[Source data]
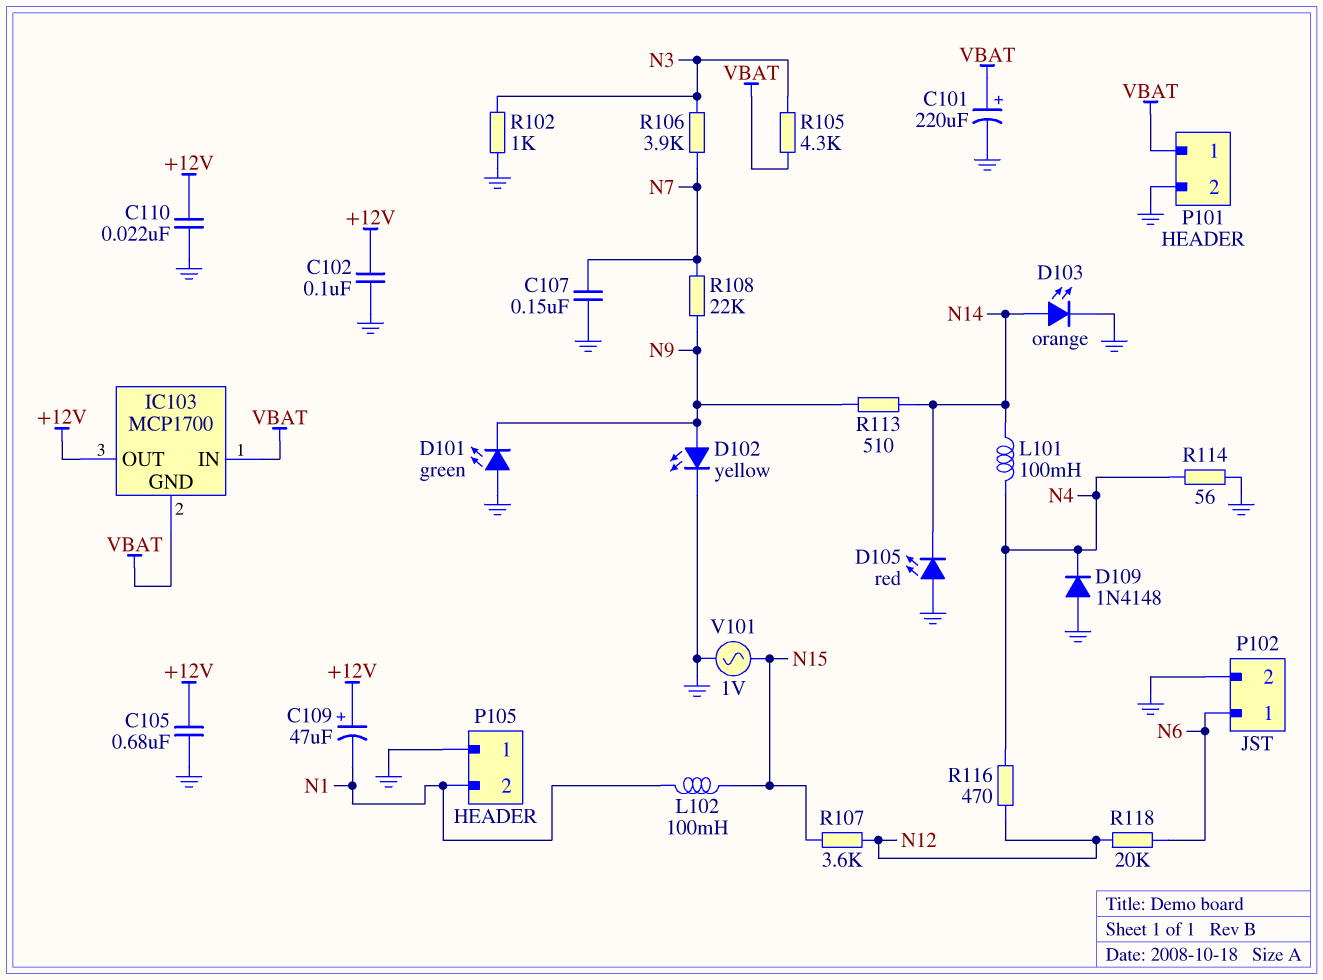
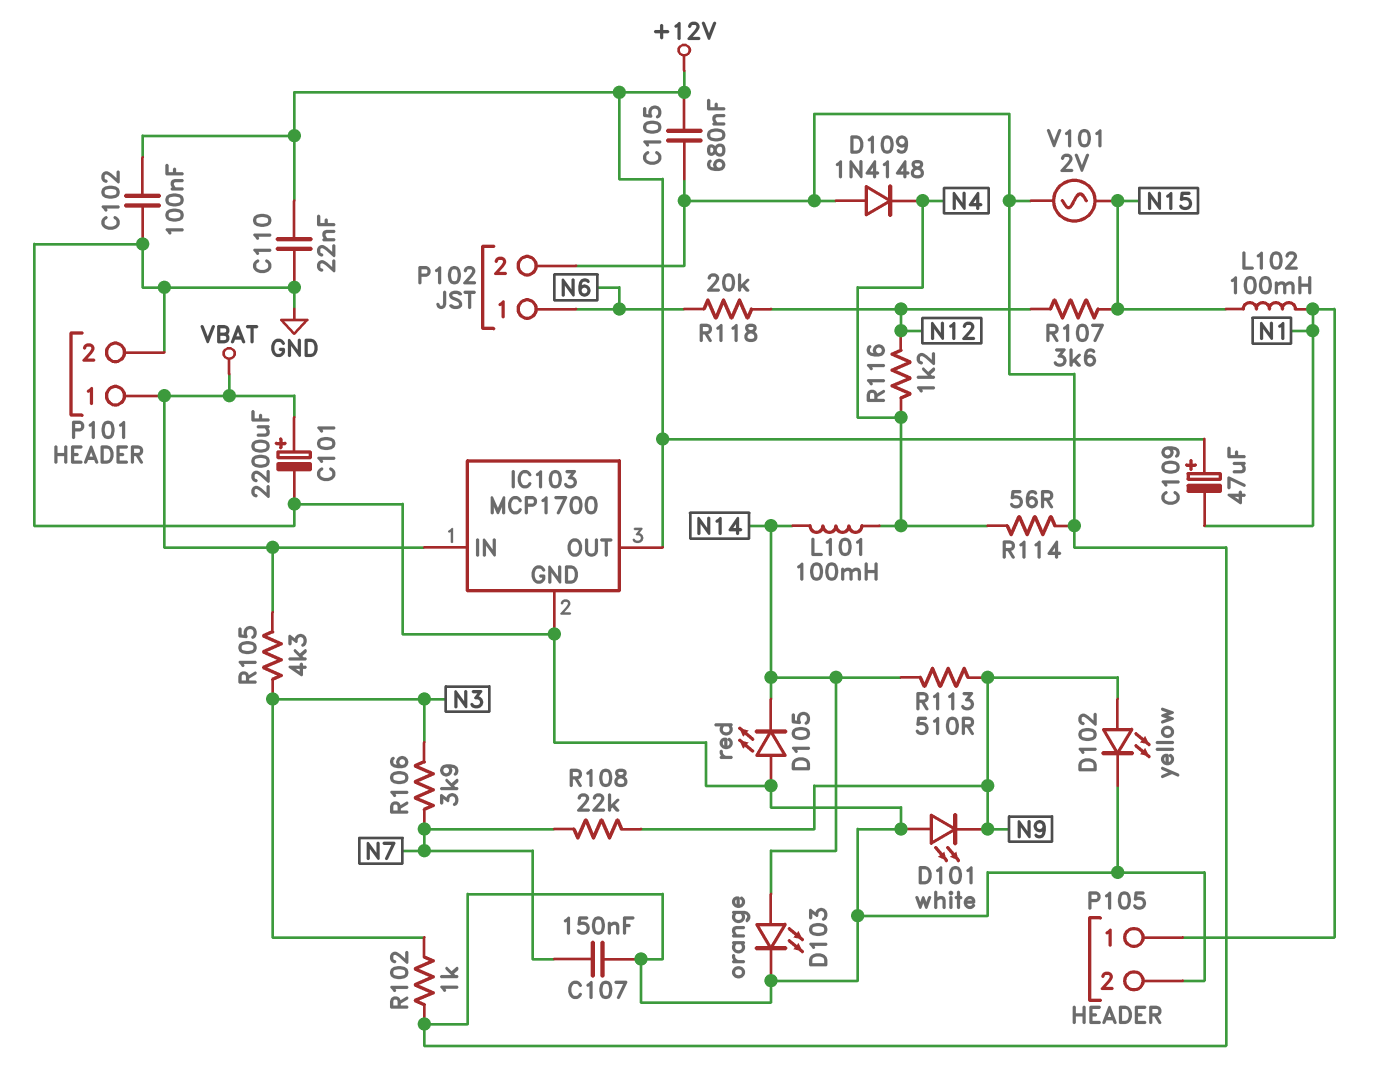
C101: 220uF (plus VBAT, minus GND) -> 2200uF (plus VBAT, minus GND)
D101: LED green (A GND, K N9) -> LED white (A GND, K N9)
IC103 pin GND: VBAT -> GND
P105 pin 1: GND -> N1
P105 pin 2: N1 -> GND
R116: 470 (N4, N12) -> 1.2k (N4, N12)
V101: AC 1V (GND, N15) -> AC 2V (GND, N15)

• Task to carry out:
Extract every line from the one containing "P105 pin 1: GND -> N1" to the end of the entries, including both of those lines, exactly as given and with nothing added.

• Response to the exercise:
P105 pin 1: GND -> N1
P105 pin 2: N1 -> GND
R116: 470 (N4, N12) -> 1.2k (N4, N12)
V101: AC 1V (GND, N15) -> AC 2V (GND, N15)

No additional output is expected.